━━━━━ Data shown

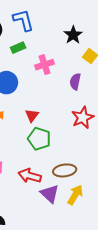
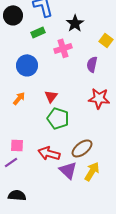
black star: (73, 35) -> (75, 23), moved
red star: (83, 118) -> (99, 98), turned 30
brown ellipse: (65, 170) -> (82, 148), turned -30

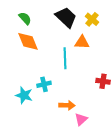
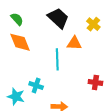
yellow cross: (92, 19) -> (93, 24), moved
cyan cross: (44, 84) -> (36, 85), turned 32

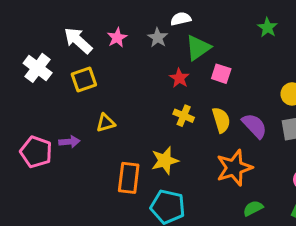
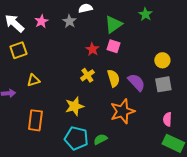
green triangle: (198, 48) -> (113, 24), moved
red star: (179, 78) -> (92, 49), moved
yellow cross: (184, 116) -> (87, 75), turned 32
orange rectangle: (129, 178) -> (35, 120), moved
green semicircle: (253, 208) -> (100, 139), moved

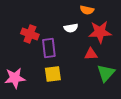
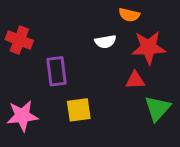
red cross: (30, 34) -> (19, 40), moved
purple rectangle: (49, 48) -> (56, 71), moved

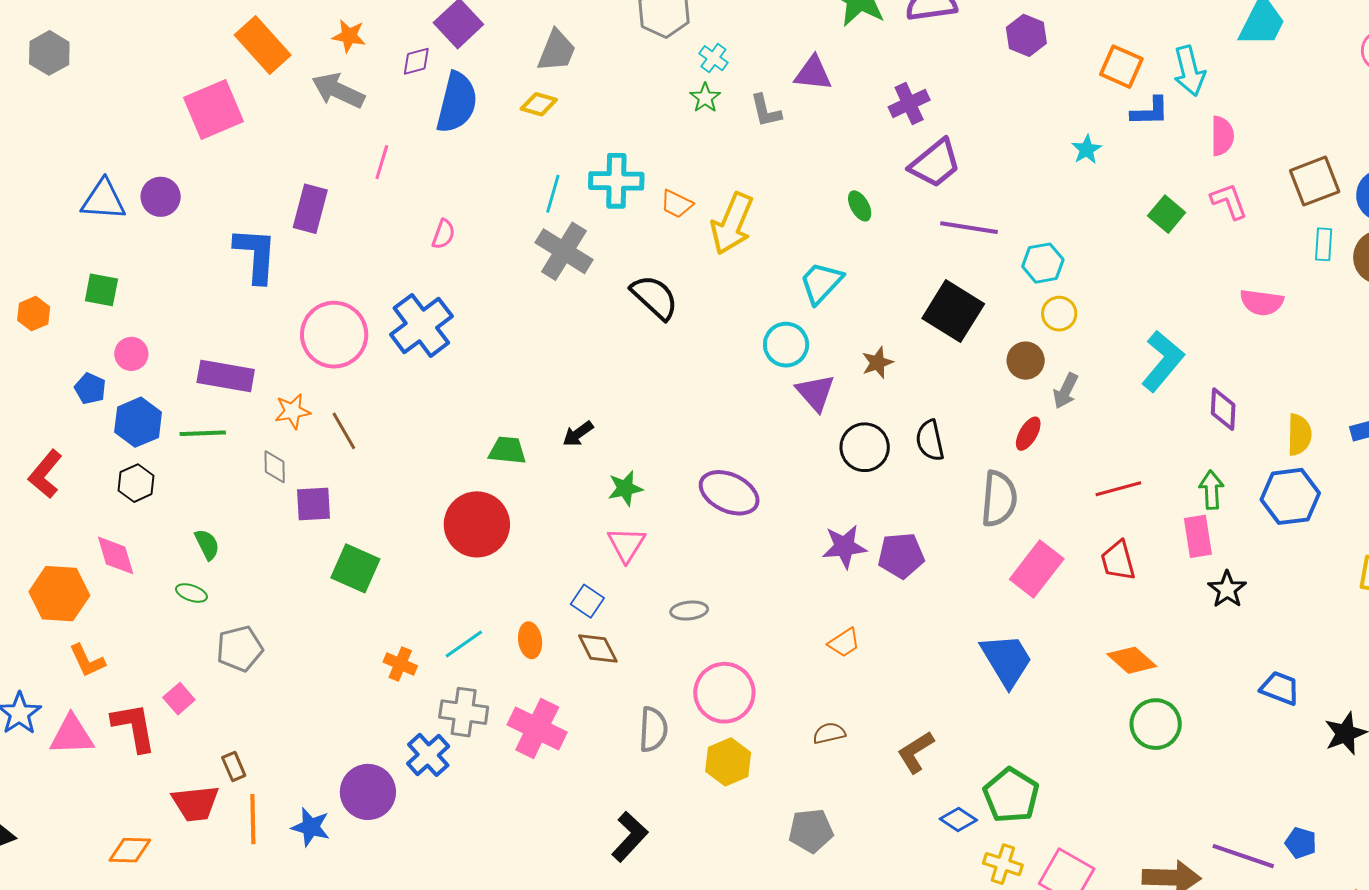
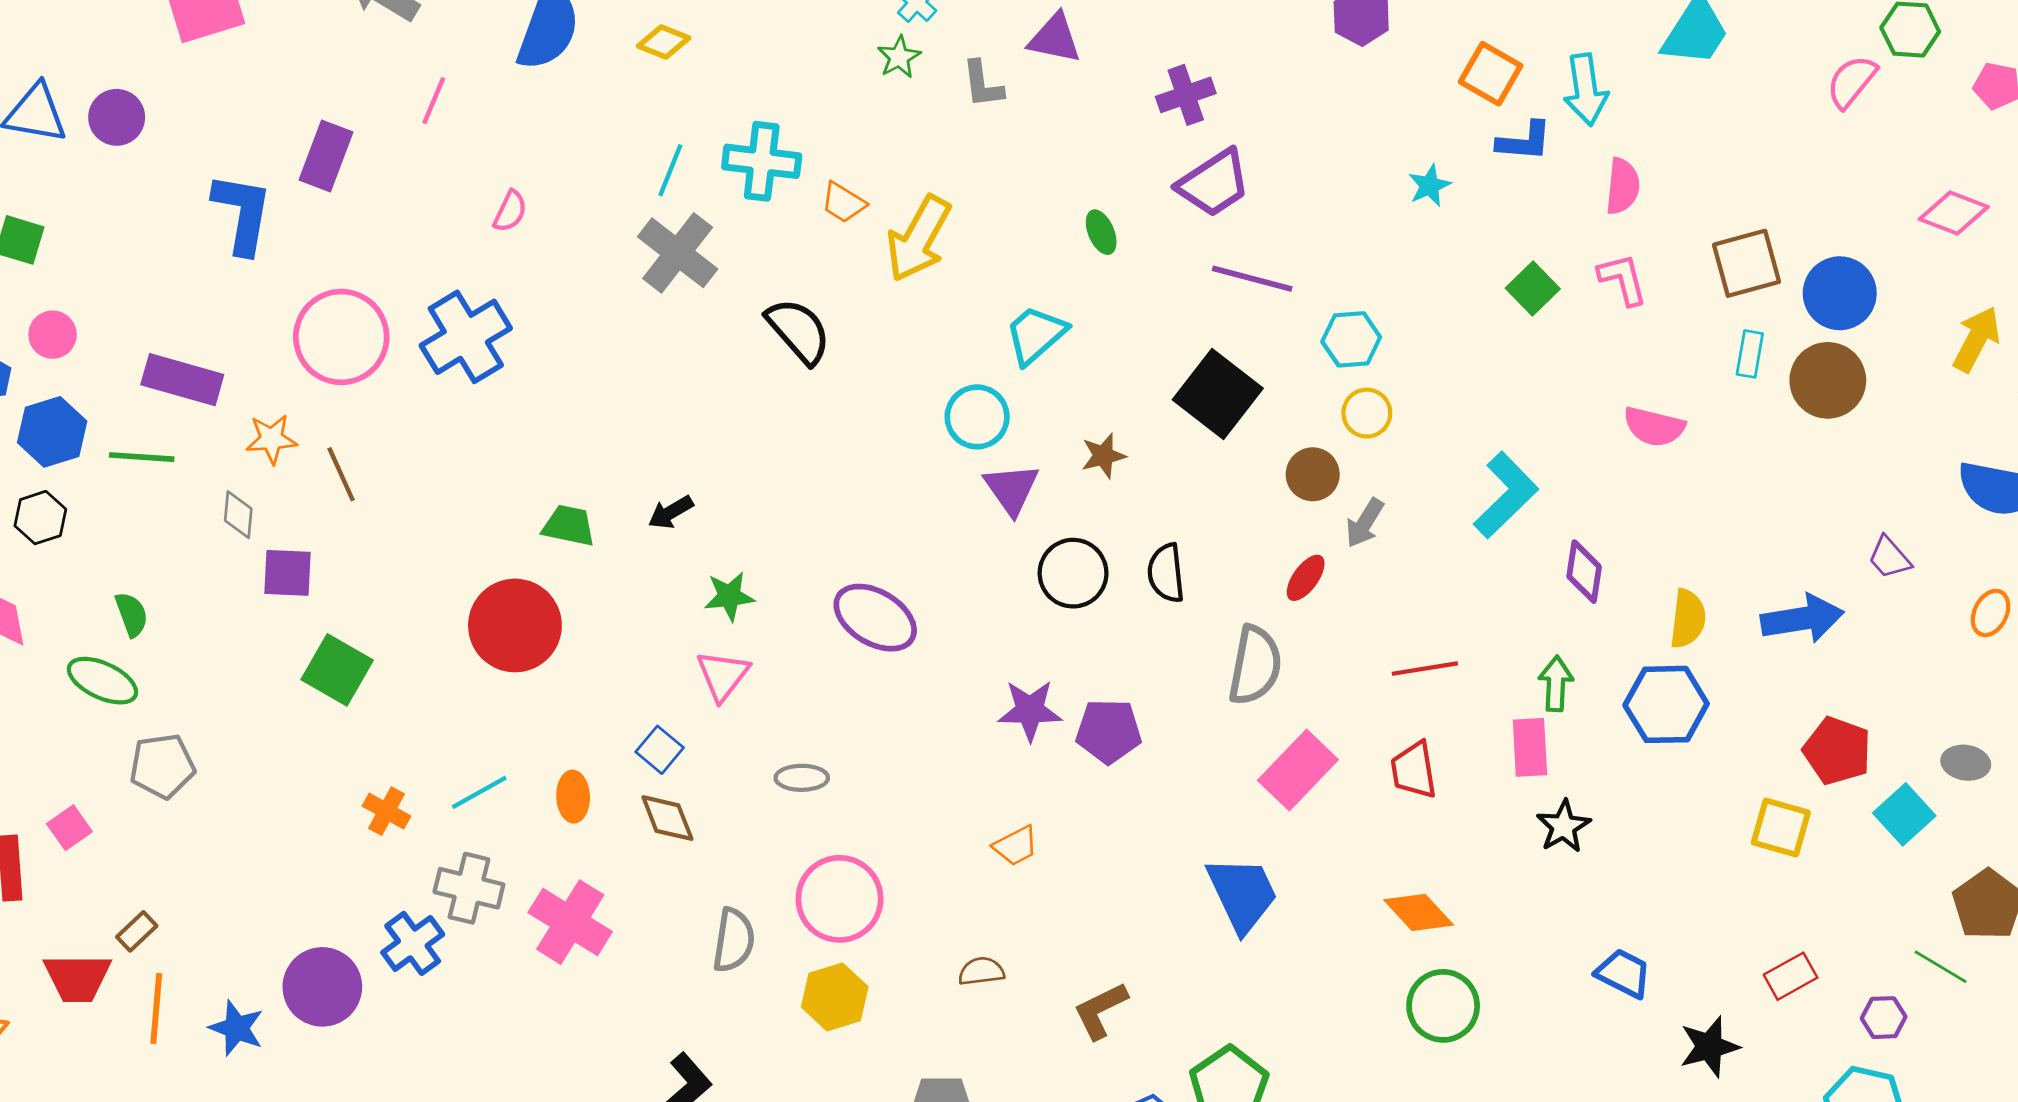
green ellipse: (191, 593) -> (102, 681), size x1.6
brown rectangle: (234, 767) -> (137, 931), turned 64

━━━━━━━━━━

* [What you have to do]
An acceptable answer holds exactly the lines from the one with "yellow cross: (92, 19) -> (93, 24), moved" through the end of the entries above, both ends kept, and no pictures at all.

* [Solved problem]
yellow cross: (92, 19) -> (93, 24), moved
cyan cross: (44, 84) -> (36, 85), turned 32

green triangle: (198, 48) -> (113, 24), moved
red star: (179, 78) -> (92, 49), moved
yellow cross: (184, 116) -> (87, 75), turned 32
orange rectangle: (129, 178) -> (35, 120), moved
green semicircle: (253, 208) -> (100, 139), moved

red cross: (30, 34) -> (19, 40), moved
purple rectangle: (49, 48) -> (56, 71), moved

green ellipse: (191, 593) -> (102, 681), size x1.6
brown rectangle: (234, 767) -> (137, 931), turned 64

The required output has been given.